- WORK REQUEST -
The task for the listing below is to write out exactly the lines starting at the one containing "pink 1x1 brick [365,229,427,311]" and ending at the one containing "white 2x2 brick", both included. Pictures are to be omitted.

- WORKING DATA -
▼

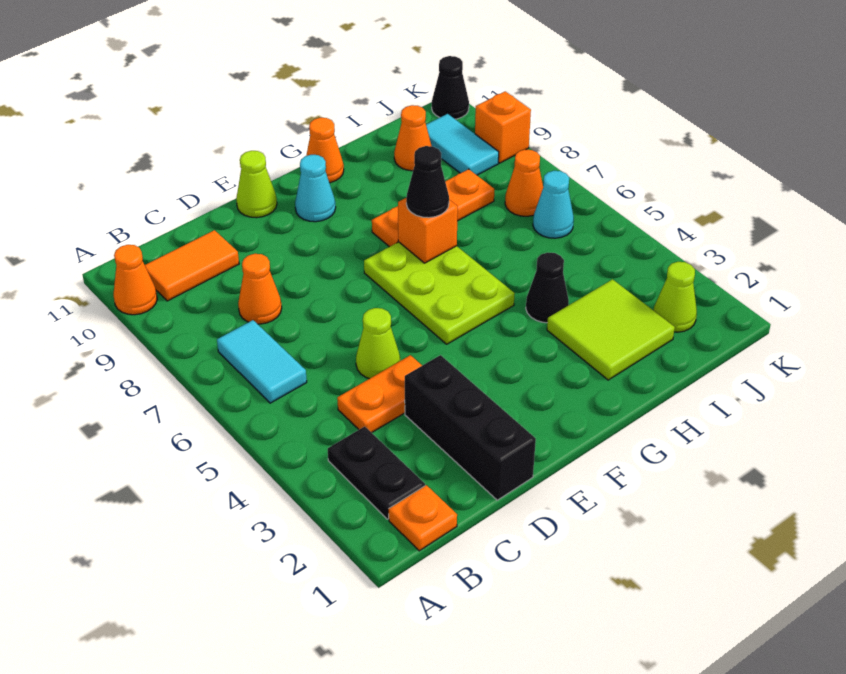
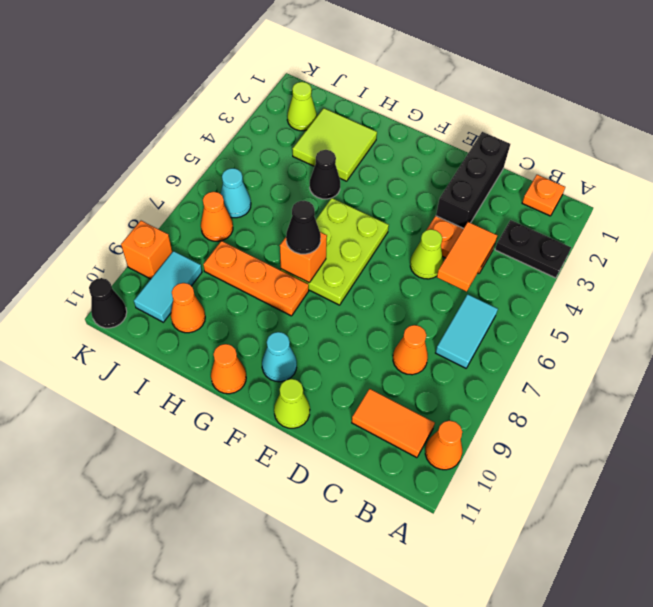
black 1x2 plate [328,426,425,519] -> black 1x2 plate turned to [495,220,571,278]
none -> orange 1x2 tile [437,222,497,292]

▲
▼

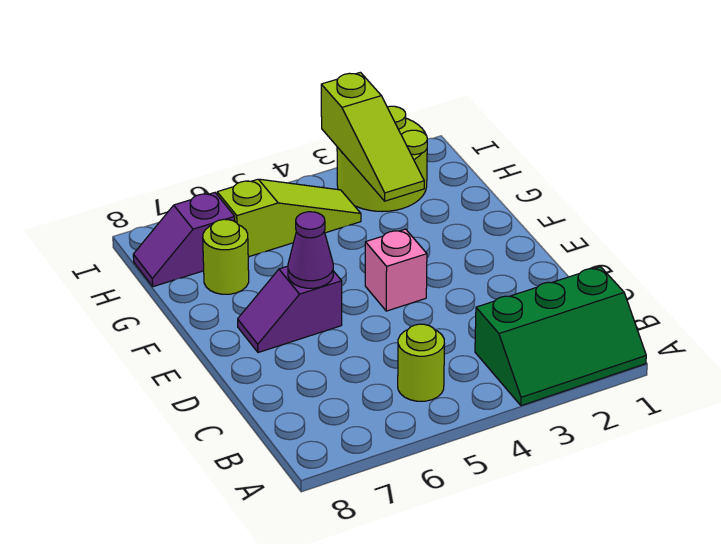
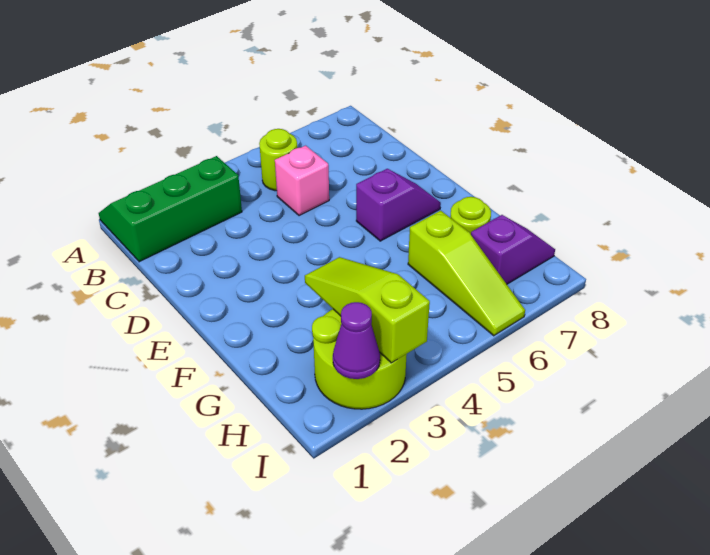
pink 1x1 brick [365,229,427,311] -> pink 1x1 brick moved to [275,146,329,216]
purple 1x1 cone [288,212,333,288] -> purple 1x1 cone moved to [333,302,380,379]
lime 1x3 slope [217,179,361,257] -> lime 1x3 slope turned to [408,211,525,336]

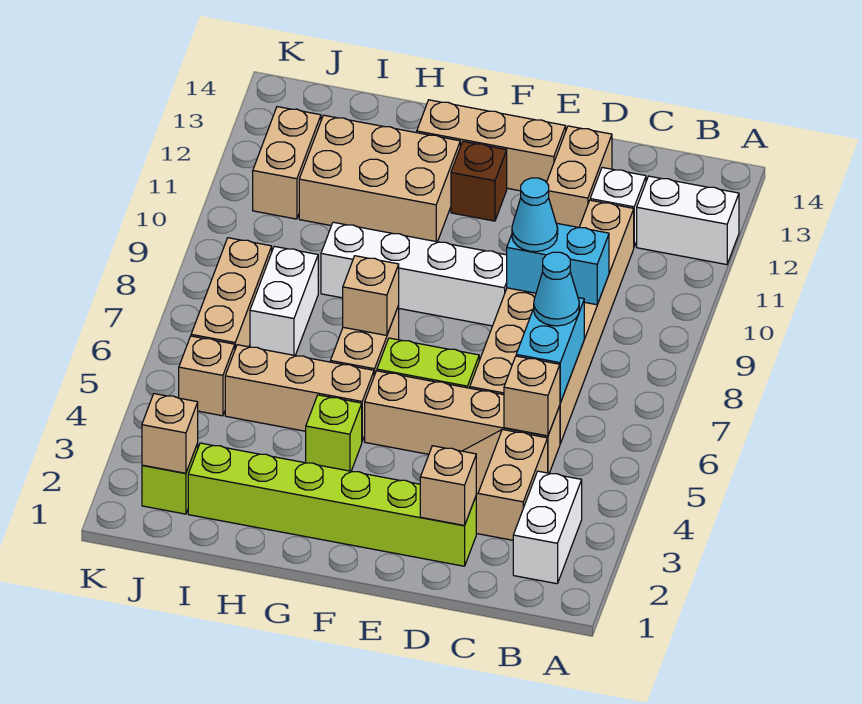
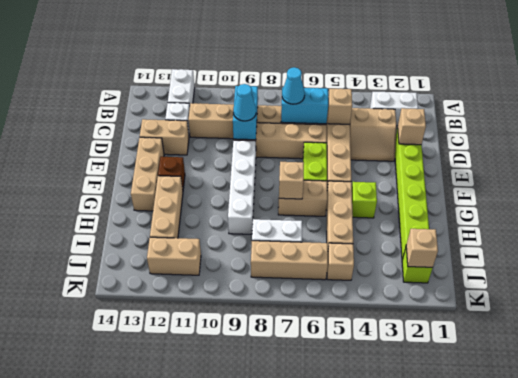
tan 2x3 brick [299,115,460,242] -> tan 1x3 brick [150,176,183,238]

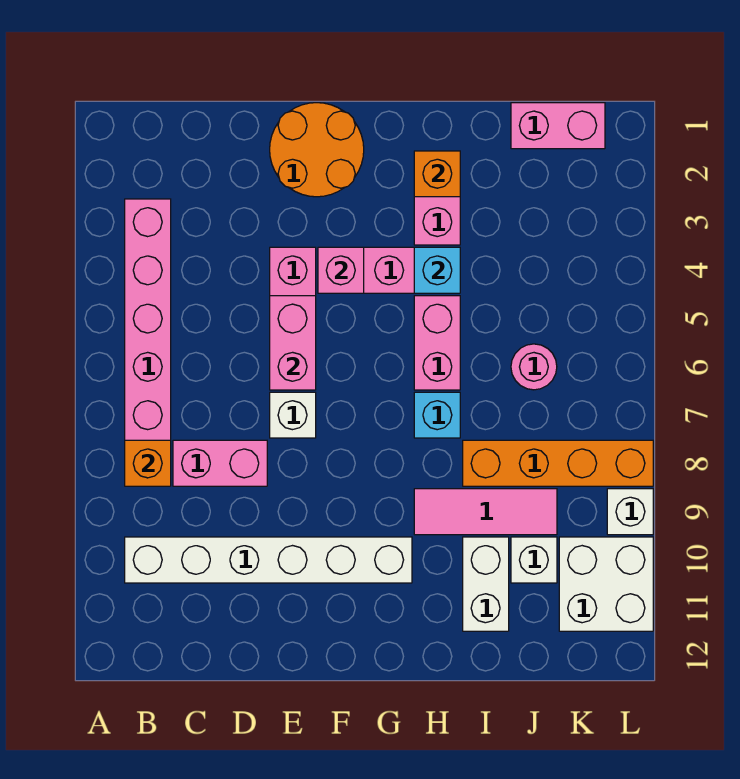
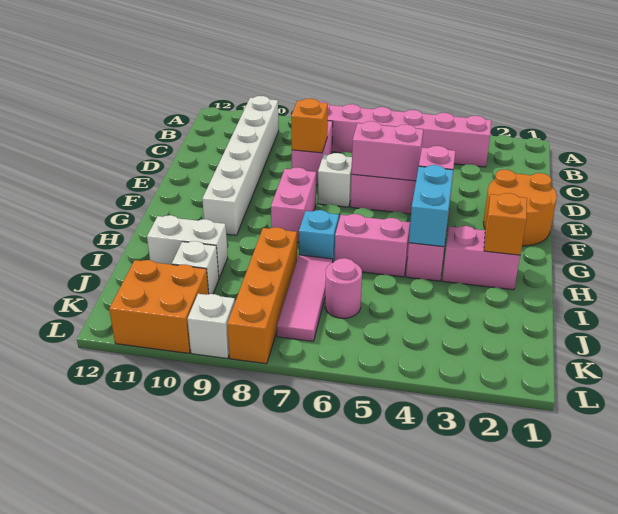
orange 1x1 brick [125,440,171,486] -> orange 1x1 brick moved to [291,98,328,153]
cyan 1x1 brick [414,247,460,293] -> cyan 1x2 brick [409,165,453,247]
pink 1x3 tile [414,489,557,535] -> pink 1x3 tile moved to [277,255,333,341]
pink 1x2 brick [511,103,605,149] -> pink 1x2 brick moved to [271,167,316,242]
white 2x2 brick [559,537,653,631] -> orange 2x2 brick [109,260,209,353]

▲
▼

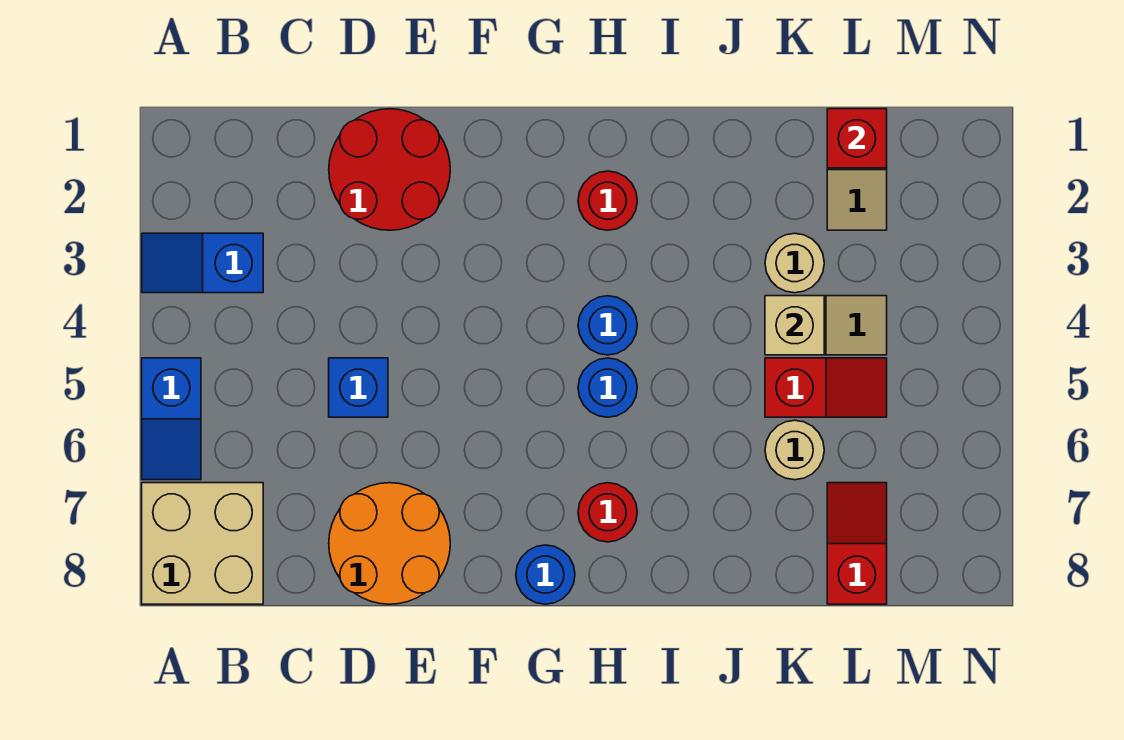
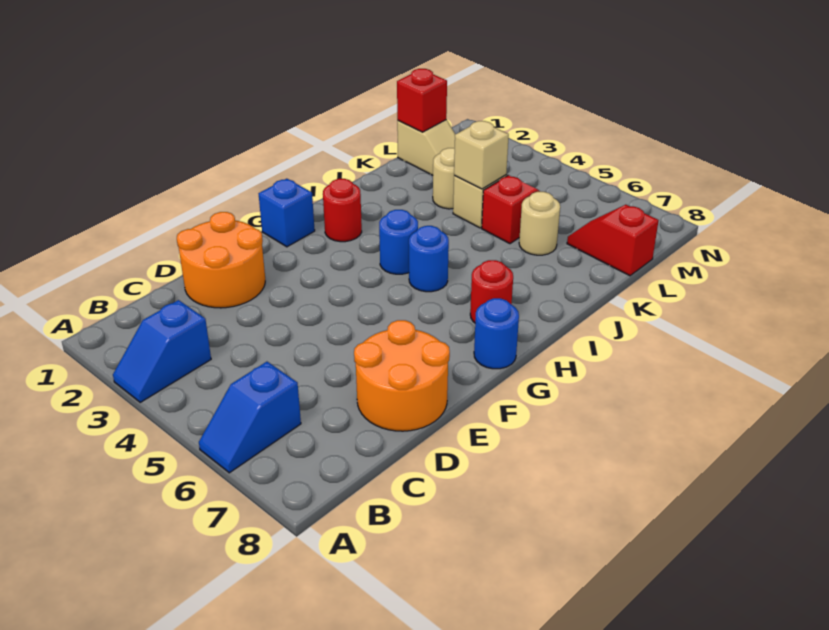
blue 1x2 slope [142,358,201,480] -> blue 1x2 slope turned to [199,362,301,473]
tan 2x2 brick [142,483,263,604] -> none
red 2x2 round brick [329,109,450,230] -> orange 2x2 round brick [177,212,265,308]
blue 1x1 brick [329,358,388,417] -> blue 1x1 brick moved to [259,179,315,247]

▲

- WRITTEN ANSWER -
pink 1x1 brick [365,229,427,311] -> pink 1x1 brick moved to [275,146,329,216]
purple 1x1 cone [288,212,333,288] -> purple 1x1 cone moved to [333,302,380,379]
lime 1x3 slope [217,179,361,257] -> lime 1x3 slope turned to [408,211,525,336]

tan 2x3 brick [299,115,460,242] -> tan 1x3 brick [150,176,183,238]

orange 1x1 brick [125,440,171,486] -> orange 1x1 brick moved to [291,98,328,153]
cyan 1x1 brick [414,247,460,293] -> cyan 1x2 brick [409,165,453,247]
pink 1x3 tile [414,489,557,535] -> pink 1x3 tile moved to [277,255,333,341]
pink 1x2 brick [511,103,605,149] -> pink 1x2 brick moved to [271,167,316,242]
white 2x2 brick [559,537,653,631] -> orange 2x2 brick [109,260,209,353]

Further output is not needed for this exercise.